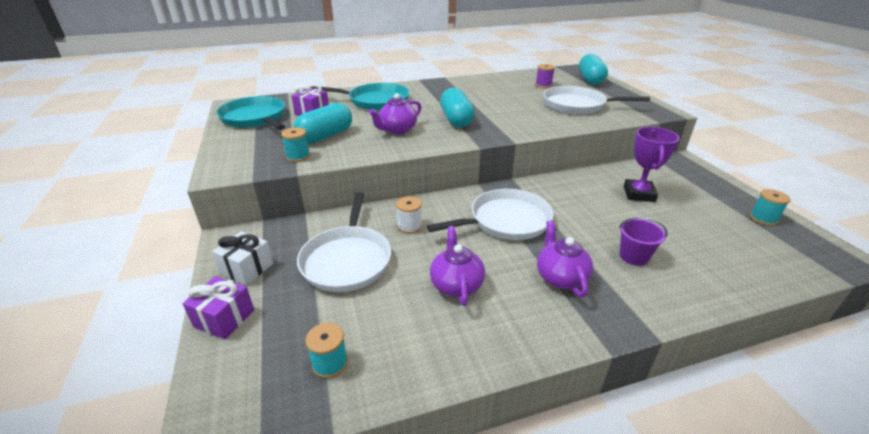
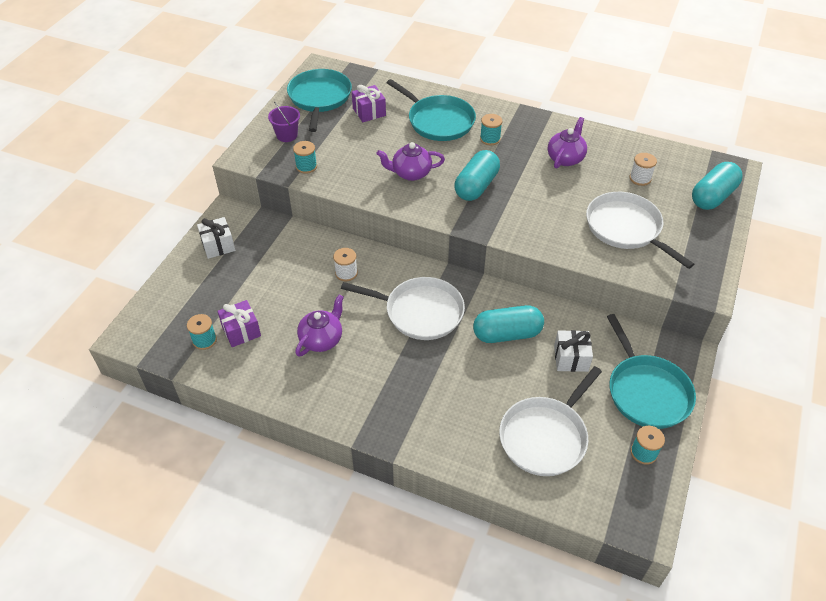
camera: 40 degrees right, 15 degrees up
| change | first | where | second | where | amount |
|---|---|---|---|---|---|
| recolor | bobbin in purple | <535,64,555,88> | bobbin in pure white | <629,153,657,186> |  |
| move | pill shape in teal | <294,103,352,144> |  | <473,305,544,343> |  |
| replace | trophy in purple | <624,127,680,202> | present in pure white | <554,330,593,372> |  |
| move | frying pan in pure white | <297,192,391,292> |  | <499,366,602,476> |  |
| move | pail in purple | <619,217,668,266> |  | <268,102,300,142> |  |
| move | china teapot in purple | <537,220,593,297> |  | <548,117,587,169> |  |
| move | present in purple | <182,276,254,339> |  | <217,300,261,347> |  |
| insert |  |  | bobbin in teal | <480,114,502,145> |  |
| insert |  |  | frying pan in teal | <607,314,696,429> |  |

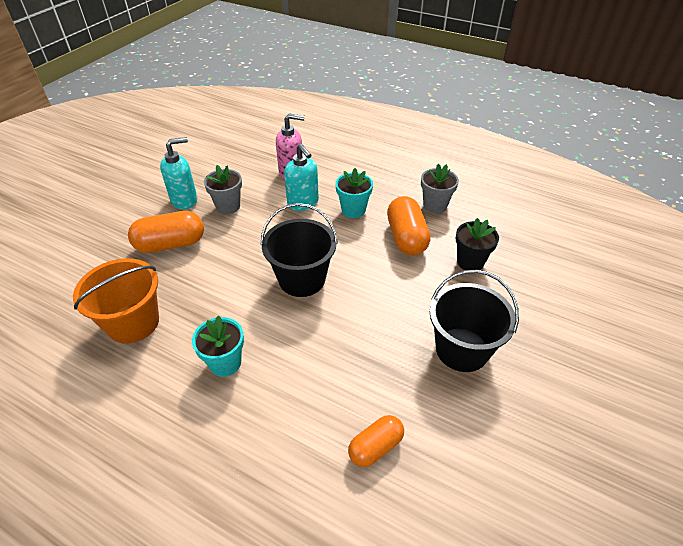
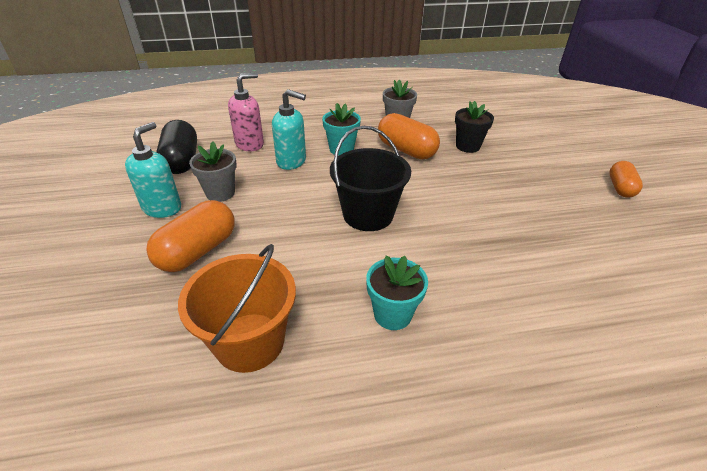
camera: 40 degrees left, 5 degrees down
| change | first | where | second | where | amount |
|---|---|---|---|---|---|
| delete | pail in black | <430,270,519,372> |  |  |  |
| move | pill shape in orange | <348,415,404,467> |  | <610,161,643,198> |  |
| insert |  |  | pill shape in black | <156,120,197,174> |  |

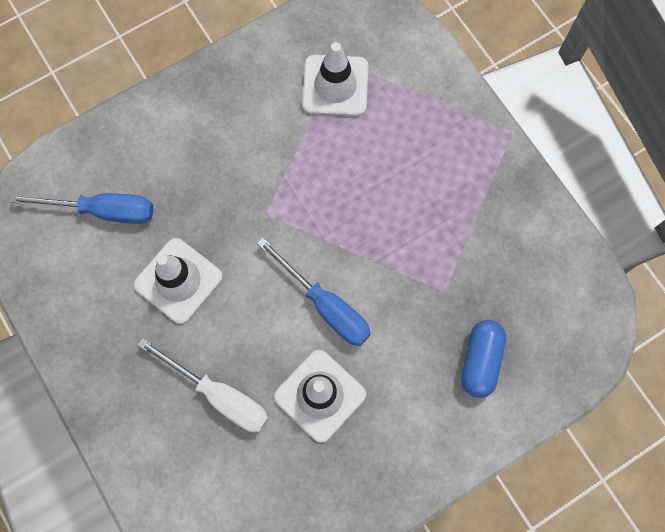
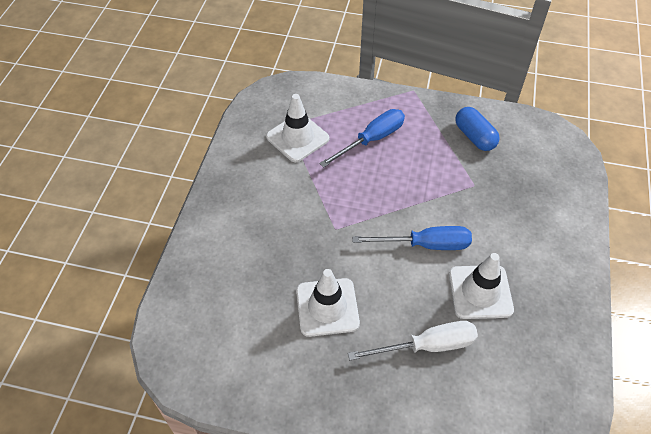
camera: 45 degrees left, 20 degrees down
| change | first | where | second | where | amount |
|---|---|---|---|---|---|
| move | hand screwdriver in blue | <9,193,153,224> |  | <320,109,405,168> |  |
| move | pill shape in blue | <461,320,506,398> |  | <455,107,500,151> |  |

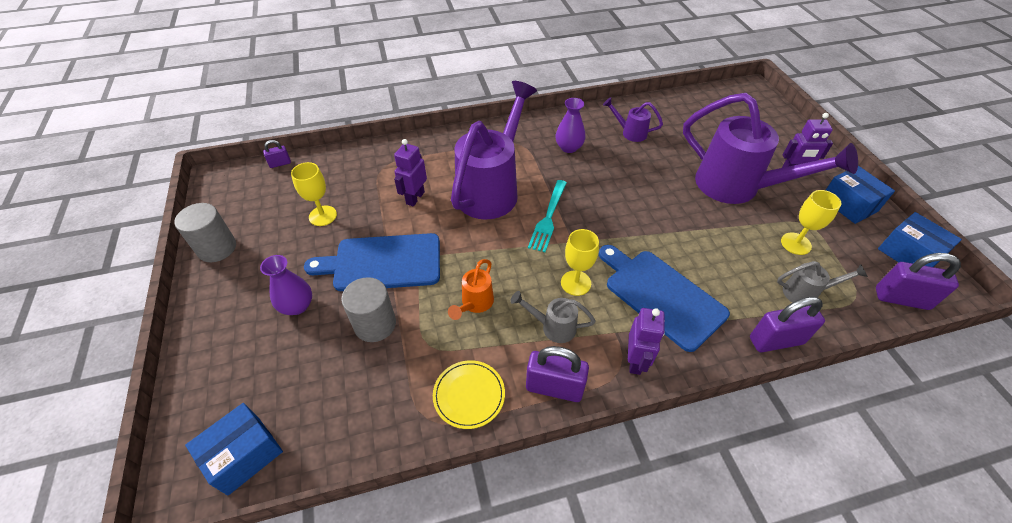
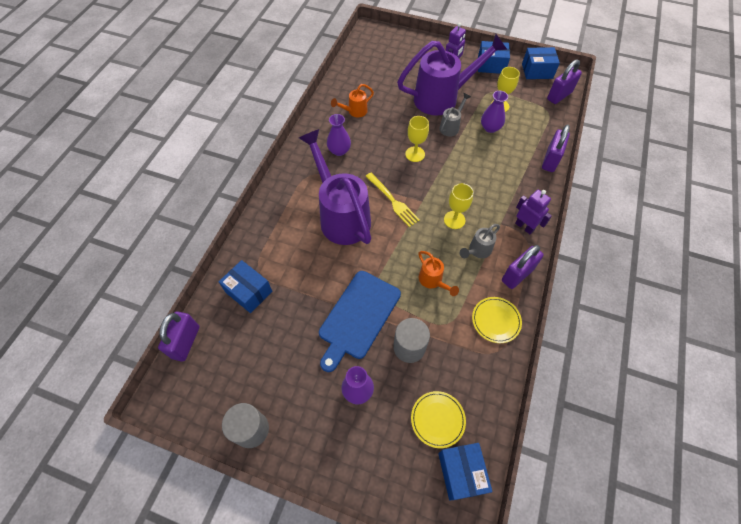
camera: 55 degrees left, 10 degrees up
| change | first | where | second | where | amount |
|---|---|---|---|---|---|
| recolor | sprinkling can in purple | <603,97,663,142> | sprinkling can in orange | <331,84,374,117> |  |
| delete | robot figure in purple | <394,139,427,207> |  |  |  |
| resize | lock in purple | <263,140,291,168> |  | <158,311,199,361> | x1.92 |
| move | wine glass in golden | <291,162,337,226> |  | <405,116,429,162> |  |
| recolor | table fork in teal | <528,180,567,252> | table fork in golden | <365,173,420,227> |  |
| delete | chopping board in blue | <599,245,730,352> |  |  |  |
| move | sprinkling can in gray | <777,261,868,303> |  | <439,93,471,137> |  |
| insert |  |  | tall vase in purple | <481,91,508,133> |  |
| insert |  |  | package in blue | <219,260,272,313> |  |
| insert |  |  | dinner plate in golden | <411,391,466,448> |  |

--------

_PROMPT_: Could you write out exactly the lines of the data above that run from the one holding "move | frying" to the one holding "shape in black", with both ends in and all pictures out?

_RESPONSE TO THIS EXERCISE_:
| move | frying pan in pure white | <297,192,391,292> |  | <499,366,602,476> |  |
| move | pail in purple | <619,217,668,266> |  | <268,102,300,142> |  |
| move | china teapot in purple | <537,220,593,297> |  | <548,117,587,169> |  |
| move | present in purple | <182,276,254,339> |  | <217,300,261,347> |  |
| insert |  |  | bobbin in teal | <480,114,502,145> |  |
| insert |  |  | frying pan in teal | <607,314,696,429> |  |

camera: 40 degrees left, 5 degrees down
| change | first | where | second | where | amount |
|---|---|---|---|---|---|
| delete | pail in black | <430,270,519,372> |  |  |  |
| move | pill shape in orange | <348,415,404,467> |  | <610,161,643,198> |  |
| insert |  |  | pill shape in black | <156,120,197,174> |  |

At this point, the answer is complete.